**TASK DETAILS**
Exact reproduction of all the entries is required, without any of their pictures.

**PROVIDED DATA**
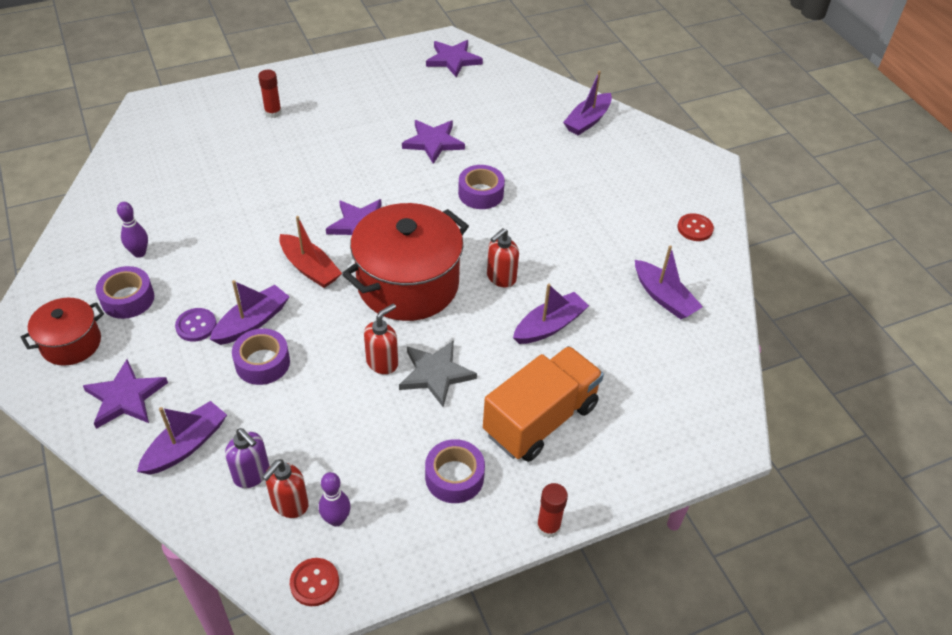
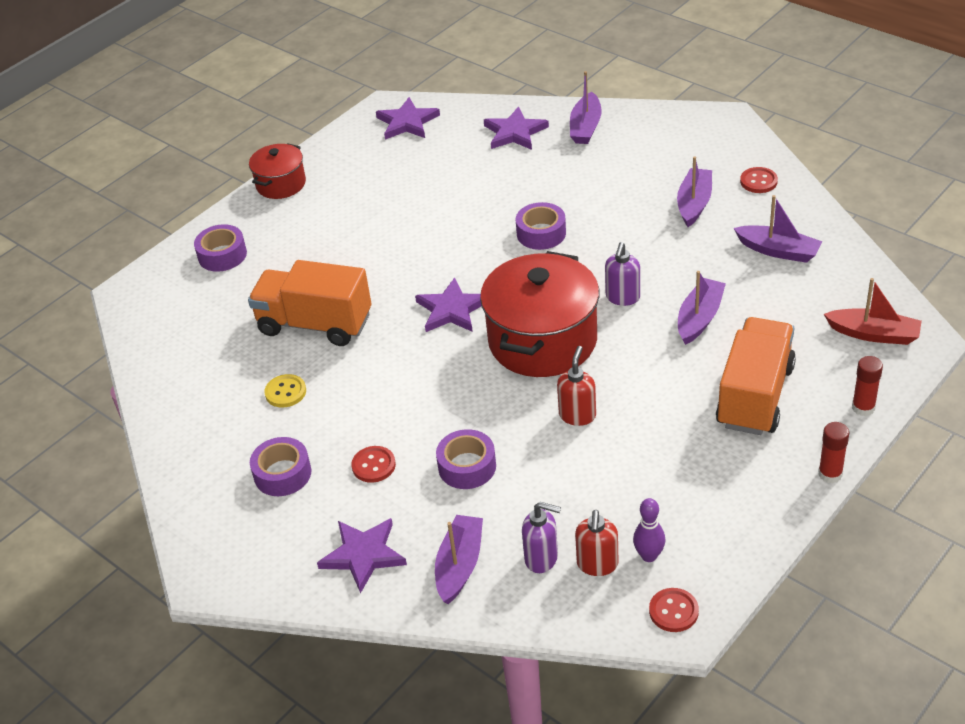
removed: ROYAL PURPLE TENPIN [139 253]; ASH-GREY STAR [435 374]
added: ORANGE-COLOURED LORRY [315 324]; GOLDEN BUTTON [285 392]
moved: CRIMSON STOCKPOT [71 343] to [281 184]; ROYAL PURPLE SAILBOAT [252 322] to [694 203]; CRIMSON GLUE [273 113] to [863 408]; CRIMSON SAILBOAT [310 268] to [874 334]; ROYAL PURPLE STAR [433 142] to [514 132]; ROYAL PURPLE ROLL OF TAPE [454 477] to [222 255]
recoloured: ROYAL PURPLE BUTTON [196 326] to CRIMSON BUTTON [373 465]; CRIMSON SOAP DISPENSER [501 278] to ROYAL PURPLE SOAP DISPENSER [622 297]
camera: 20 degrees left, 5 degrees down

**THE COMPLETED TASK**
removed: ROYAL PURPLE TENPIN [139 253]; ASH-GREY STAR [435 374]
added: ORANGE-COLOURED LORRY [315 324]; GOLDEN BUTTON [285 392]
moved: CRIMSON STOCKPOT [71 343] to [281 184]; ROYAL PURPLE SAILBOAT [252 322] to [694 203]; CRIMSON GLUE [273 113] to [863 408]; CRIMSON SAILBOAT [310 268] to [874 334]; ROYAL PURPLE STAR [433 142] to [514 132]; ROYAL PURPLE ROLL OF TAPE [454 477] to [222 255]
recoloured: ROYAL PURPLE BUTTON [196 326] to CRIMSON BUTTON [373 465]; CRIMSON SOAP DISPENSER [501 278] to ROYAL PURPLE SOAP DISPENSER [622 297]
camera: 20 degrees left, 5 degrees down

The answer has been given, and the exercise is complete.